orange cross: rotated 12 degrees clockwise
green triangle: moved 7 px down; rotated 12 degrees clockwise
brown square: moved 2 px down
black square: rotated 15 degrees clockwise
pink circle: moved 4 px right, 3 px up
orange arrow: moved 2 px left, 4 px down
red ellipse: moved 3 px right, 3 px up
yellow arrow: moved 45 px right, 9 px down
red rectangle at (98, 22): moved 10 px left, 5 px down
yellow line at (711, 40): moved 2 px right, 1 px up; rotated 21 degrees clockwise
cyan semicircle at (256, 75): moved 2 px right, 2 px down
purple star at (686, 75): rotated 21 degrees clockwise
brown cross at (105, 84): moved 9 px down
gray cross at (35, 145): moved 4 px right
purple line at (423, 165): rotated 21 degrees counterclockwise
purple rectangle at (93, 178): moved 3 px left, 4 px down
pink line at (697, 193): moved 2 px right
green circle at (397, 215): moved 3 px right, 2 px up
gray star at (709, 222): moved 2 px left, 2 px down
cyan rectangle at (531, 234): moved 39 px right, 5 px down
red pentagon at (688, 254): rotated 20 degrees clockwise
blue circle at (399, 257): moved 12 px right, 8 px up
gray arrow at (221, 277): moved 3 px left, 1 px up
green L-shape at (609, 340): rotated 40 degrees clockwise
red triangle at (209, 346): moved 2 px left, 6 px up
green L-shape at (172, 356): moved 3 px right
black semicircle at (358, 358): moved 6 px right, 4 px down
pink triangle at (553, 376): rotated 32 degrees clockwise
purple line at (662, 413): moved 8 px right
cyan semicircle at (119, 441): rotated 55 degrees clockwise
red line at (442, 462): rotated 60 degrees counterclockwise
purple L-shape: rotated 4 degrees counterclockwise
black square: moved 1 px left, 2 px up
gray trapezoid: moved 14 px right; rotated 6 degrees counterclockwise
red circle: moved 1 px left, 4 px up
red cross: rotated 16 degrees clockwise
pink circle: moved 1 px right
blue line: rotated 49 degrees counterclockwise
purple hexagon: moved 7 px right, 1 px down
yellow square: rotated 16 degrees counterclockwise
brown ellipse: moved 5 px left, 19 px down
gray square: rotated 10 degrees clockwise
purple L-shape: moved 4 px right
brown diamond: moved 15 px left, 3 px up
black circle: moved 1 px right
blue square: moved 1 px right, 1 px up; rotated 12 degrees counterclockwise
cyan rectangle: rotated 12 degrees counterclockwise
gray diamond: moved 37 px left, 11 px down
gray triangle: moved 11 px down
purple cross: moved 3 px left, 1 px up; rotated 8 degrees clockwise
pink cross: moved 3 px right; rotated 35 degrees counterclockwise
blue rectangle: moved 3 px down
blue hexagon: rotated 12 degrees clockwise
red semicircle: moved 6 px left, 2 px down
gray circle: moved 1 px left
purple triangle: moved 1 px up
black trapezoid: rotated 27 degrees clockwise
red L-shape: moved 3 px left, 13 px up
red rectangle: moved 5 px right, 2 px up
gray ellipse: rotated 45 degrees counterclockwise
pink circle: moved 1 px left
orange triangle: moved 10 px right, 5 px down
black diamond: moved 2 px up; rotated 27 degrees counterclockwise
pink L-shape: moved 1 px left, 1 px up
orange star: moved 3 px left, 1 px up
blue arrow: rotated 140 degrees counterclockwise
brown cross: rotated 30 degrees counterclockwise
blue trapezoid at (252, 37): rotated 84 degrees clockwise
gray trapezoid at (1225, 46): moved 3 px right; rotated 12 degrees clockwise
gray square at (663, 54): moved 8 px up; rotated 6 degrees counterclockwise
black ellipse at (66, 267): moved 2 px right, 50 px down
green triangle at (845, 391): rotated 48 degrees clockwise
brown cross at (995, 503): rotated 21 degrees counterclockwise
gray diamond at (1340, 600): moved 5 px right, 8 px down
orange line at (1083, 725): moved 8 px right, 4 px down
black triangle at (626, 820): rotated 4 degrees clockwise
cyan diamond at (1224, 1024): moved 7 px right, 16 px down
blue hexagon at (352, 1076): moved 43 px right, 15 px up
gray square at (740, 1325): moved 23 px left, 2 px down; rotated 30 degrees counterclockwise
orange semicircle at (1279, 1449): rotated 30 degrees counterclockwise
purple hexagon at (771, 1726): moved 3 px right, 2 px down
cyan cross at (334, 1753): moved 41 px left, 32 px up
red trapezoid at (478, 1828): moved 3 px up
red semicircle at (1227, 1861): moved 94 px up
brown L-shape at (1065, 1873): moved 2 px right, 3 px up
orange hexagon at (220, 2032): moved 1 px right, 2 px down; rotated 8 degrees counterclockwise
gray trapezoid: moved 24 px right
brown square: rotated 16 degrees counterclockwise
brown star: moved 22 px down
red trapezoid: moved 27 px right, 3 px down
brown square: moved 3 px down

......

All lines from the beginning of the entries through the line marked "yellow arrow: moved 45 px right, 9 px down" are to be output exactly; nothing else belongs in the answer.

orange cross: rotated 12 degrees clockwise
green triangle: moved 7 px down; rotated 12 degrees clockwise
brown square: moved 2 px down
black square: rotated 15 degrees clockwise
pink circle: moved 4 px right, 3 px up
orange arrow: moved 2 px left, 4 px down
red ellipse: moved 3 px right, 3 px up
yellow arrow: moved 45 px right, 9 px down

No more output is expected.